*What you will do*: Repeat the span of the entries below that starts at the line with "none -> cyan tile B6 level 1" and ends at the line with "none -> brown tile I5:I7 level 1", nothing more. Skip the pictures.

*Records from a collection*:
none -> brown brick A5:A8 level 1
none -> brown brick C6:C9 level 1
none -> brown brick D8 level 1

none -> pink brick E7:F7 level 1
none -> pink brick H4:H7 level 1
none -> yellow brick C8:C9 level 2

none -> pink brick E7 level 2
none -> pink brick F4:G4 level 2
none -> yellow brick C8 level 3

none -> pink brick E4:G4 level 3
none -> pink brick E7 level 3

* * *

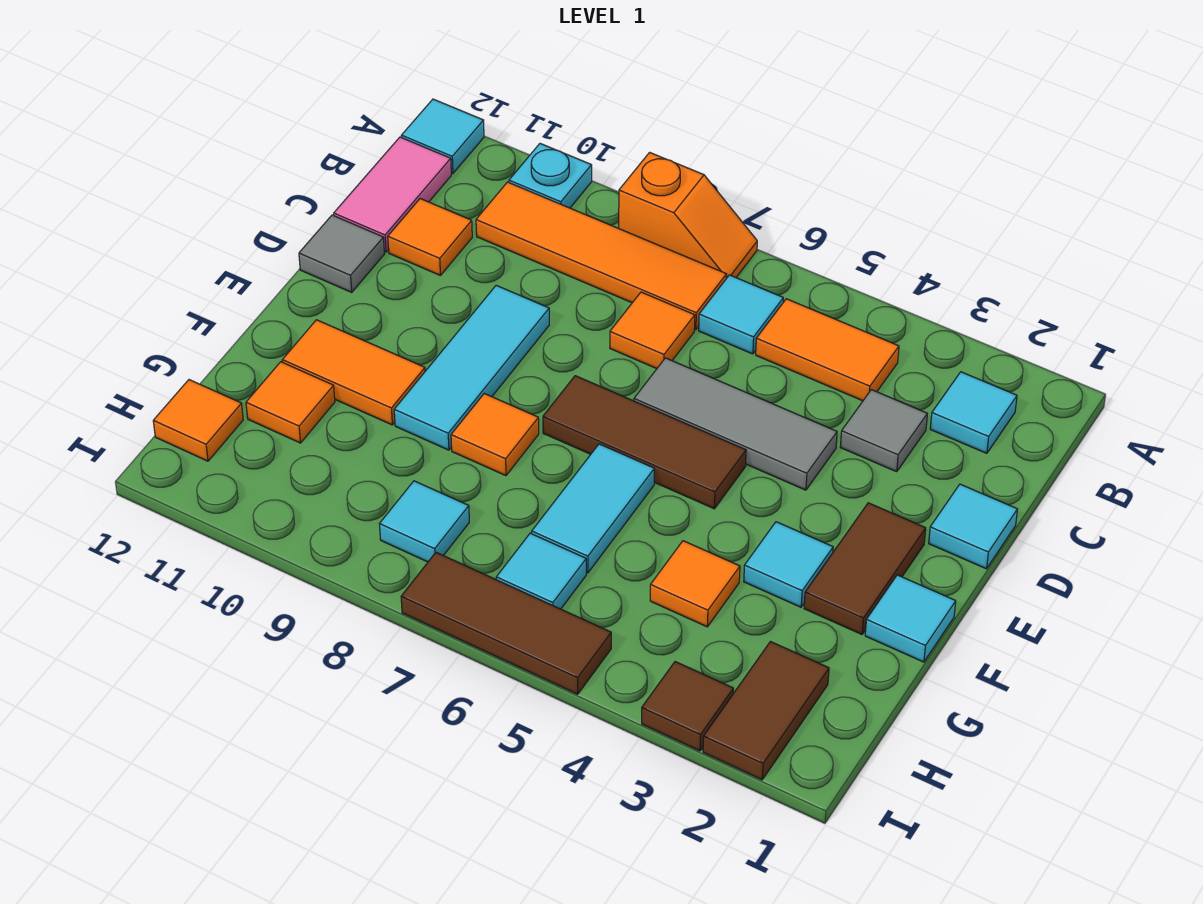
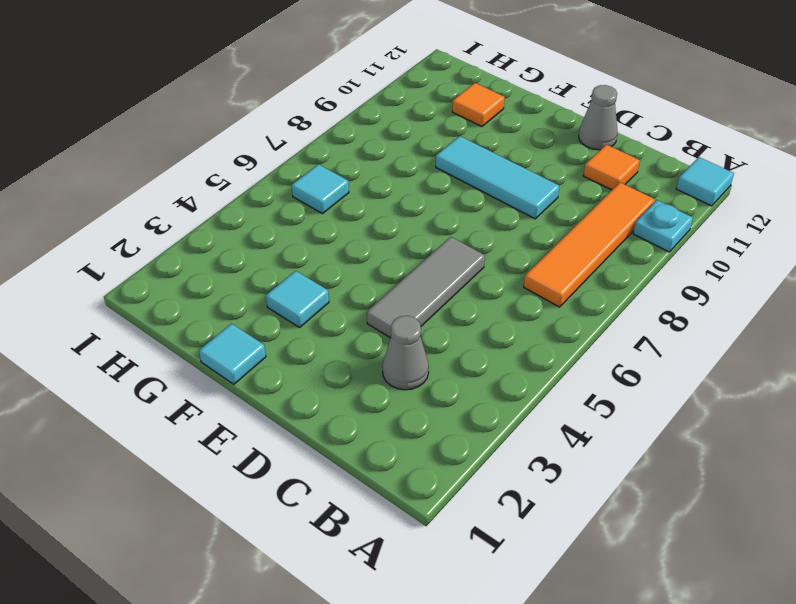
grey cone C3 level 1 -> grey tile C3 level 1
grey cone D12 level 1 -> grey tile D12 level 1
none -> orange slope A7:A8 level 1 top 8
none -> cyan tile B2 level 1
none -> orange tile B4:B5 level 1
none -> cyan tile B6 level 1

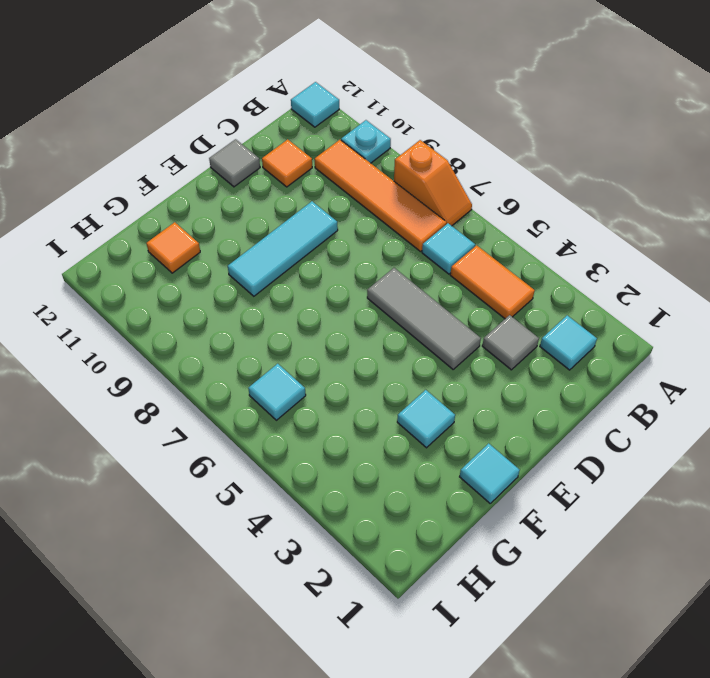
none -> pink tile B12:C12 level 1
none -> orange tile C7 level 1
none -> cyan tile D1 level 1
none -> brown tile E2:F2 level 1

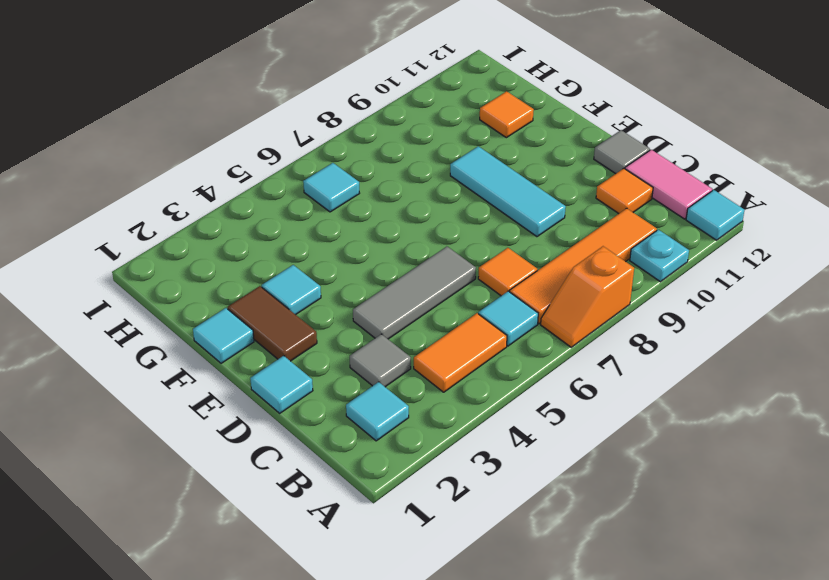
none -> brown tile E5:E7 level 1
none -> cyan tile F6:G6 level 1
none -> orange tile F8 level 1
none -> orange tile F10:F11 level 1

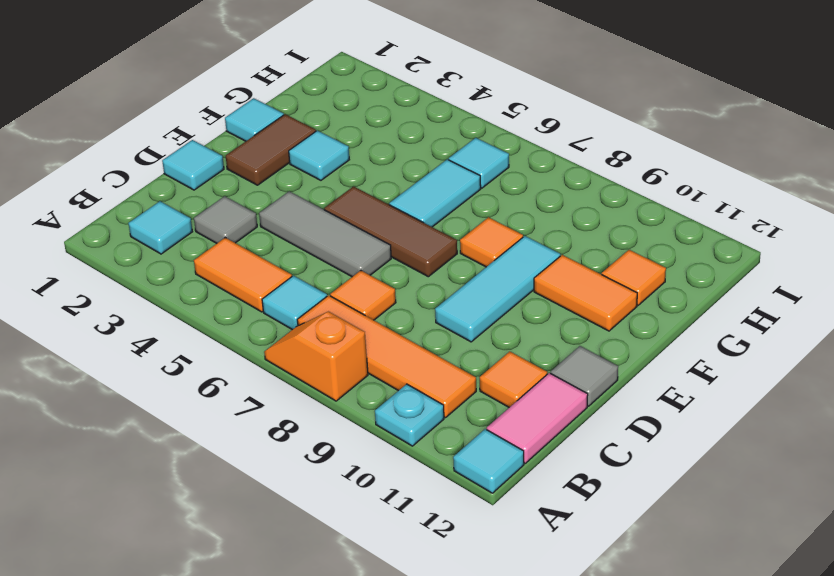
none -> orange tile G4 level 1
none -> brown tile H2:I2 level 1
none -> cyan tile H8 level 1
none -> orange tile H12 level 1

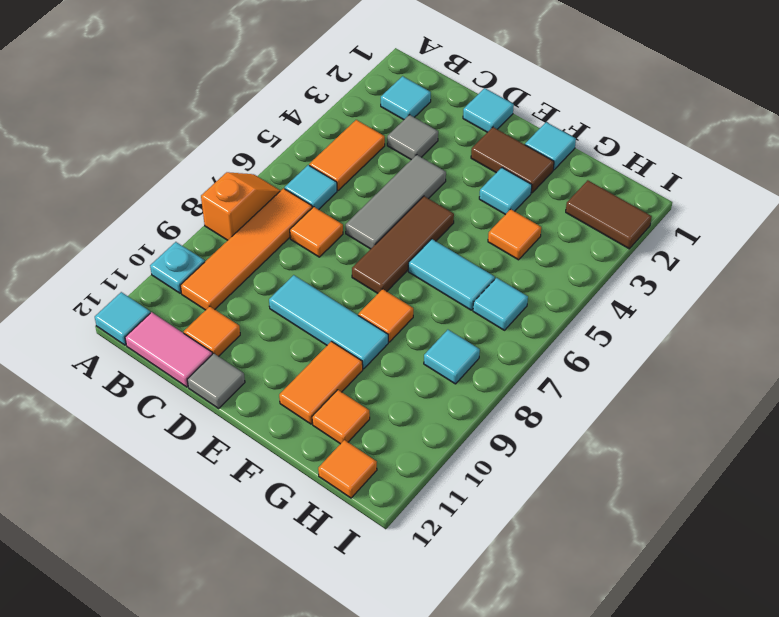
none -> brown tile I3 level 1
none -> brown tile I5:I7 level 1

*Result*:
none -> cyan tile B6 level 1

none -> pink tile B12:C12 level 1
none -> orange tile C7 level 1
none -> cyan tile D1 level 1
none -> brown tile E2:F2 level 1

none -> brown tile E5:E7 level 1
none -> cyan tile F6:G6 level 1
none -> orange tile F8 level 1
none -> orange tile F10:F11 level 1

none -> orange tile G4 level 1
none -> brown tile H2:I2 level 1
none -> cyan tile H8 level 1
none -> orange tile H12 level 1

none -> brown tile I3 level 1
none -> brown tile I5:I7 level 1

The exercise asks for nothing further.